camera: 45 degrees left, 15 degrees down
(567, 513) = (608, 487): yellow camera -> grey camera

==

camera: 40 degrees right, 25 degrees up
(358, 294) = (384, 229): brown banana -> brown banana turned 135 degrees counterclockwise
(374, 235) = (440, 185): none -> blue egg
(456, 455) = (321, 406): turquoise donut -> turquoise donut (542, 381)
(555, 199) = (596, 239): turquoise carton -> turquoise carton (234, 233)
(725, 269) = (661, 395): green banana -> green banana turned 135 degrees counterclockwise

--

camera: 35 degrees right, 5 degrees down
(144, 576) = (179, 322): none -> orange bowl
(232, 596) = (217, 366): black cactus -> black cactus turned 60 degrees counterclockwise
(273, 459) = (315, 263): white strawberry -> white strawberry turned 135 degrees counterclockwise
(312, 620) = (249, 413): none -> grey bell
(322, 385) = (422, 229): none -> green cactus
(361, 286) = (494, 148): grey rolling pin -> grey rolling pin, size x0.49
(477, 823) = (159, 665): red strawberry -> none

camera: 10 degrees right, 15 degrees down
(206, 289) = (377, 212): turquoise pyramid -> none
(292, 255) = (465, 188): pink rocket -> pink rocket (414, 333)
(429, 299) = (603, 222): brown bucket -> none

→ **WHAT YOU ARE ASKED TO DO**: Return only the part of the records above that opens with the line containing "camera: 10 degrees right, 15 degrees down" and closes with the line containing "(429, 299) = (603, 222): brown bucket -> none", ends included.

→ **EXERCISE SOLUTION**:
camera: 10 degrees right, 15 degrees down
(206, 289) = (377, 212): turquoise pyramid -> none
(292, 255) = (465, 188): pink rocket -> pink rocket (414, 333)
(429, 299) = (603, 222): brown bucket -> none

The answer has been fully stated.